- TRY IT:
Once you reach the line that holds "IC201: LM317 -> LM338" in the listing below, output it and every line after it through the line that holds "C2: none -> 15uF (3V3, N16)", word for word.

Content starts

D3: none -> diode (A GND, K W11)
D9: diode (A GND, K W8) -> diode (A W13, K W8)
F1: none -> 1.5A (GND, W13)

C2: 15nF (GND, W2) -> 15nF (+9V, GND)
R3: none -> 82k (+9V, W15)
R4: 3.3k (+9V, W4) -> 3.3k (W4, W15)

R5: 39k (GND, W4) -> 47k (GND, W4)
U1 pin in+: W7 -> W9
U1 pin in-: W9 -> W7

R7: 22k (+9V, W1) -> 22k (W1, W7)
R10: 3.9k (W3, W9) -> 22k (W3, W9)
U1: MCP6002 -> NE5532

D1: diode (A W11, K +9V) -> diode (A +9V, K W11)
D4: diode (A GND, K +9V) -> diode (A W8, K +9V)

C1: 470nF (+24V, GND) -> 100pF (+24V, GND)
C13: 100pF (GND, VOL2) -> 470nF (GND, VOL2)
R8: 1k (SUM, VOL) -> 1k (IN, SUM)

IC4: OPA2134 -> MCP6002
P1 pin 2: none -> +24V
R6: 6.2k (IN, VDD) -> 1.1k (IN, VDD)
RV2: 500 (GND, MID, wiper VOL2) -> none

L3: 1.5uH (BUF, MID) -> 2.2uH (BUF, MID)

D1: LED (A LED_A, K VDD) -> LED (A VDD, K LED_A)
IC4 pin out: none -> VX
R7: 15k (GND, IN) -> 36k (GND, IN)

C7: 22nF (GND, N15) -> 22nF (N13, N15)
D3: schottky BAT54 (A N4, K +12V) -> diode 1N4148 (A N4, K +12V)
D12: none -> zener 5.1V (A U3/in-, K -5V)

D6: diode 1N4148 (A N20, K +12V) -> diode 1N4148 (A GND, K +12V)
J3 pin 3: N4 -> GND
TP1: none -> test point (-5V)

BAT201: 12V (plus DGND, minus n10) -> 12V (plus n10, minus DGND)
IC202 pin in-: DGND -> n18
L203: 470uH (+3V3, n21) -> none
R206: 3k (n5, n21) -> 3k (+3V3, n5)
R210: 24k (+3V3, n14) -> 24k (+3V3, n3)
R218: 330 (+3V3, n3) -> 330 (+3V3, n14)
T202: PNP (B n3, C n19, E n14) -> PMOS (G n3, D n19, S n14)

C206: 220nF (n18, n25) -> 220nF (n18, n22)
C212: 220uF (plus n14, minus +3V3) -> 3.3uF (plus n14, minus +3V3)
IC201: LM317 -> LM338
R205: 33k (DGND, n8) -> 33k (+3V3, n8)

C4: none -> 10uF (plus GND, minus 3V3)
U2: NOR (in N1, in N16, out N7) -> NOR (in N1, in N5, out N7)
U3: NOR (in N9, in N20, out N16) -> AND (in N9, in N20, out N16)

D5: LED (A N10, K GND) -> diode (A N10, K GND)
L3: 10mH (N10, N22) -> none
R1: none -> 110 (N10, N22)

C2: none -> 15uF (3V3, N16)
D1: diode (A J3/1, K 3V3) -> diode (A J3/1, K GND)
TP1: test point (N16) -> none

Content ends

- WRITTEN RESPONSE:
IC201: LM317 -> LM338
R205: 33k (DGND, n8) -> 33k (+3V3, n8)

C4: none -> 10uF (plus GND, minus 3V3)
U2: NOR (in N1, in N16, out N7) -> NOR (in N1, in N5, out N7)
U3: NOR (in N9, in N20, out N16) -> AND (in N9, in N20, out N16)

D5: LED (A N10, K GND) -> diode (A N10, K GND)
L3: 10mH (N10, N22) -> none
R1: none -> 110 (N10, N22)

C2: none -> 15uF (3V3, N16)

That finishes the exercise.